Study material section start
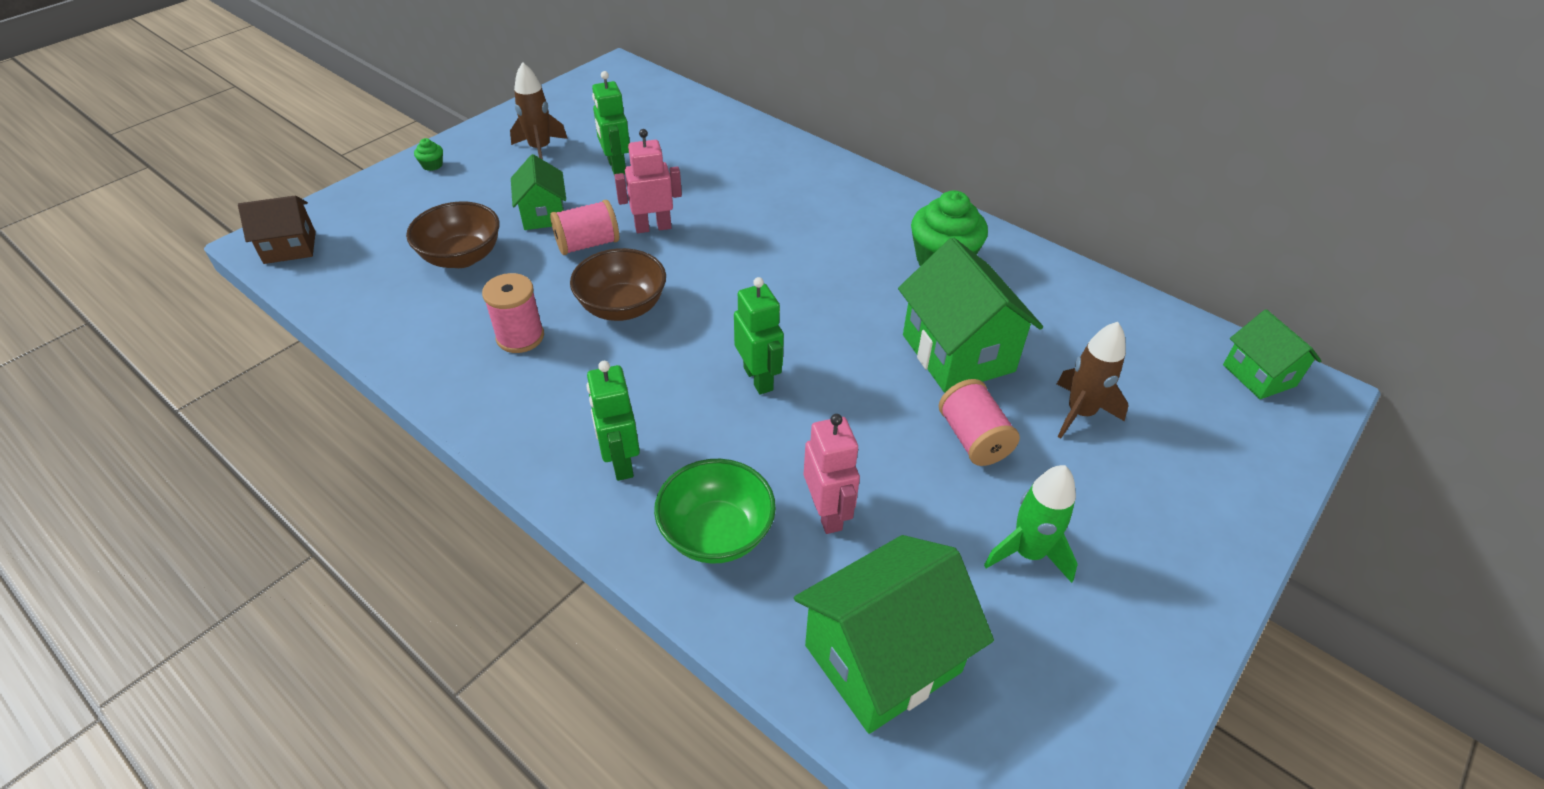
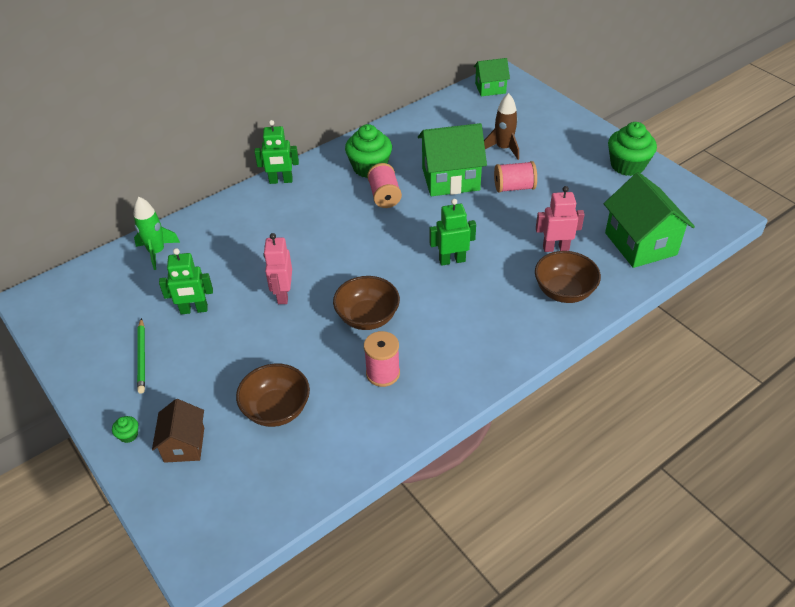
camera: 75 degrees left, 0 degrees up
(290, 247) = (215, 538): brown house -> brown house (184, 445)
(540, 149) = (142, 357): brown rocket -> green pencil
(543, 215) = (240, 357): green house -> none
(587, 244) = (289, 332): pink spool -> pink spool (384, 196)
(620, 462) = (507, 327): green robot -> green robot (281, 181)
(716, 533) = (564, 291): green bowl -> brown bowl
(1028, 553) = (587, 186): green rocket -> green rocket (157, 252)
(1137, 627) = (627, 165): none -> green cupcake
Study material section end
Study material section start
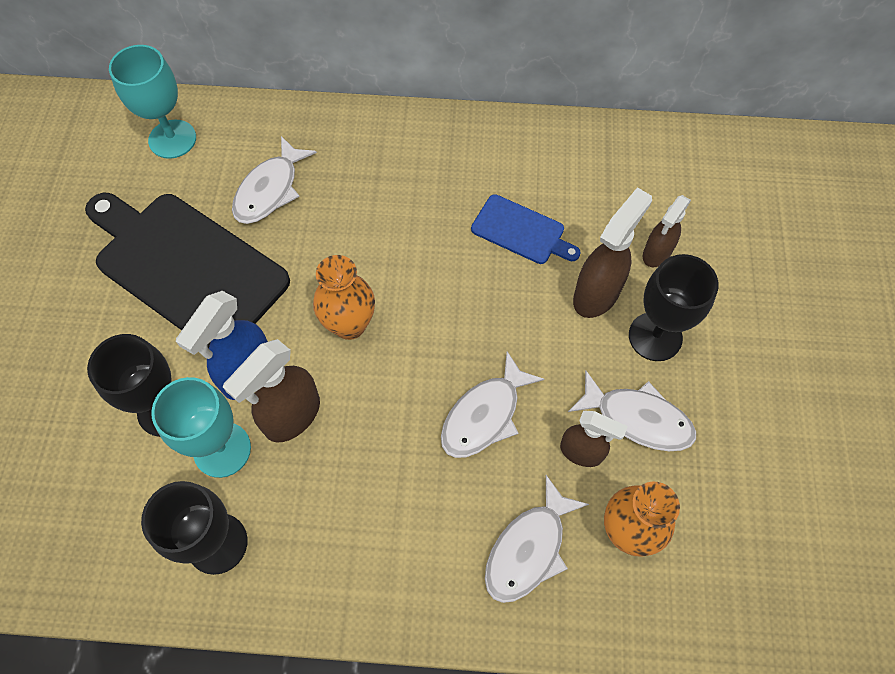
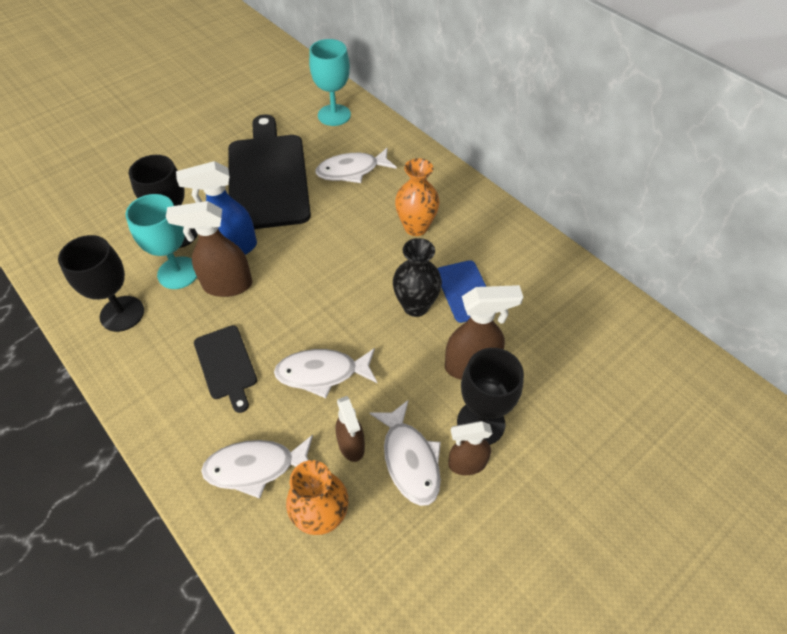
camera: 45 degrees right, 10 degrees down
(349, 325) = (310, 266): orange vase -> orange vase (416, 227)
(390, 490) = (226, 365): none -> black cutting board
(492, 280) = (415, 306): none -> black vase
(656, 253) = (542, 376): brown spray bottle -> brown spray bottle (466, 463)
Study material section end
Your instructions
Extract from the records above the lines from the one containing "camera: 75 degrees left, 0 degrees up" to the one containing "(587, 244) = (289, 332): pink", both lines included, exactly as they appear and with nothing else.

Reply to the task
camera: 75 degrees left, 0 degrees up
(290, 247) = (215, 538): brown house -> brown house (184, 445)
(540, 149) = (142, 357): brown rocket -> green pencil
(543, 215) = (240, 357): green house -> none
(587, 244) = (289, 332): pink spool -> pink spool (384, 196)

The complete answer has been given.